• [Data supplied]:
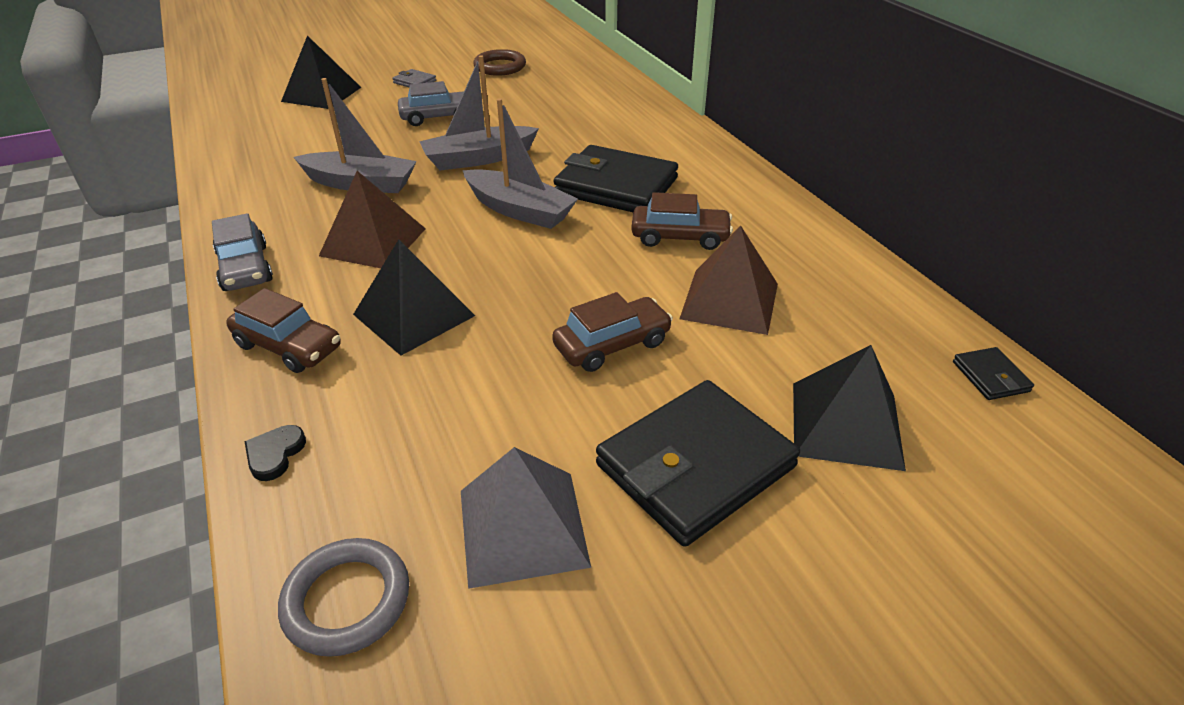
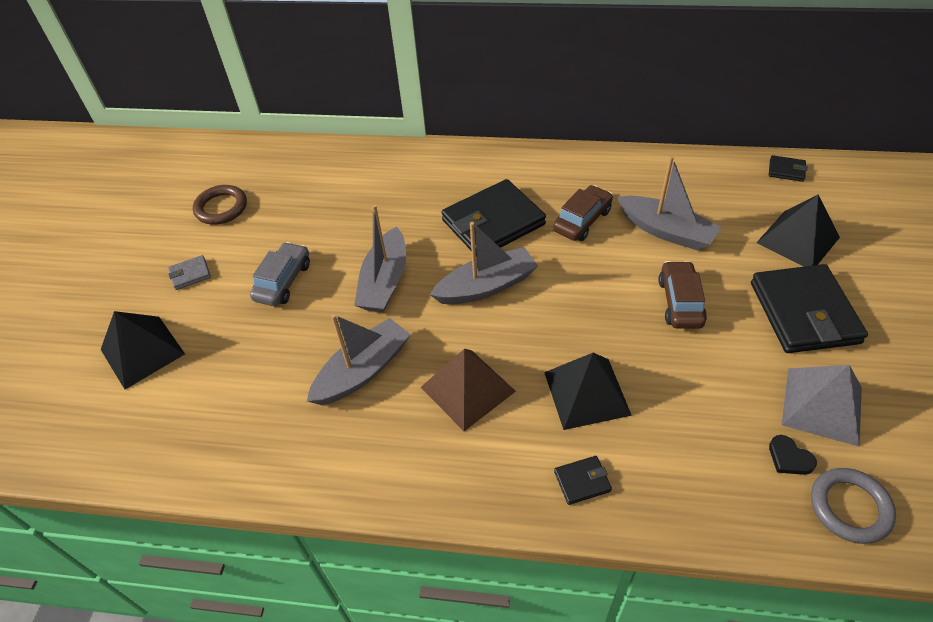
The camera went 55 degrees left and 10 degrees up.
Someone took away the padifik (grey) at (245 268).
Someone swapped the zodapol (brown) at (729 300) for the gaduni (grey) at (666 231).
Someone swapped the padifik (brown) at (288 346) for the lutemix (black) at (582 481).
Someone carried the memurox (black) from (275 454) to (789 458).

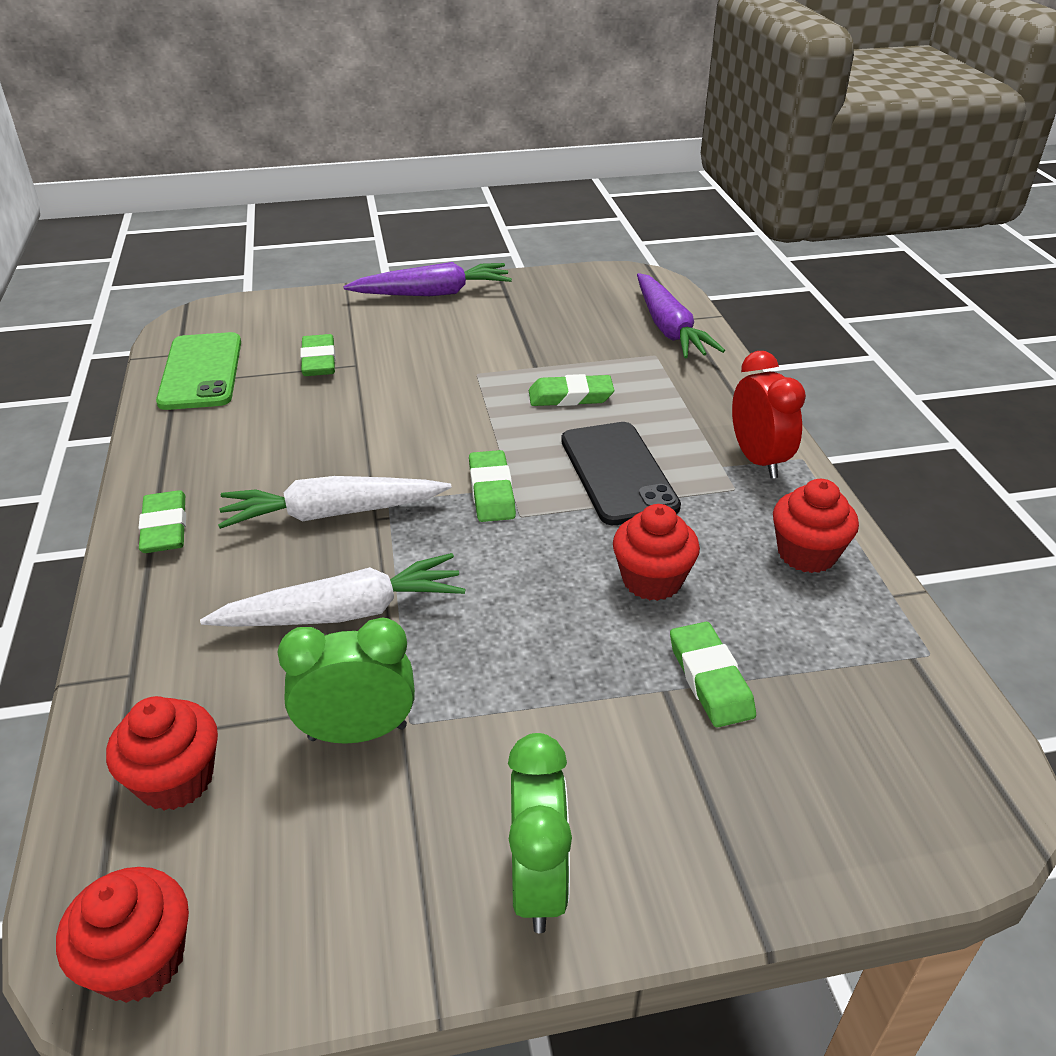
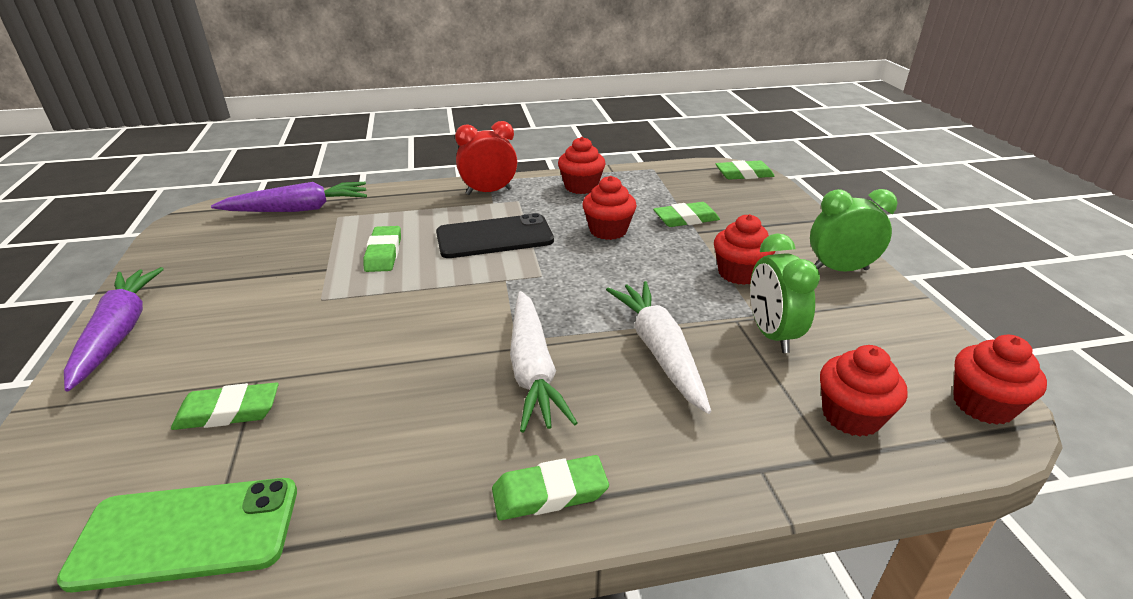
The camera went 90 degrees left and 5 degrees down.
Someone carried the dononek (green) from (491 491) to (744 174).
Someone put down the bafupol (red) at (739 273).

---

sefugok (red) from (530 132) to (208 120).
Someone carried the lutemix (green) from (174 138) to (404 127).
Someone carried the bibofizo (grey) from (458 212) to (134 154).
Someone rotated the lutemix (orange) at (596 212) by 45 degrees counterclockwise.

• [Prompt]: Where a line of the data above includes the string "brown", pull it out.

• [Output of the exercise]:
Someone swapped the zodapol (brown) at (729 300) for the gaduni (grey) at (666 231).
Someone swapped the padifik (brown) at (288 346) for the lutemix (black) at (582 481).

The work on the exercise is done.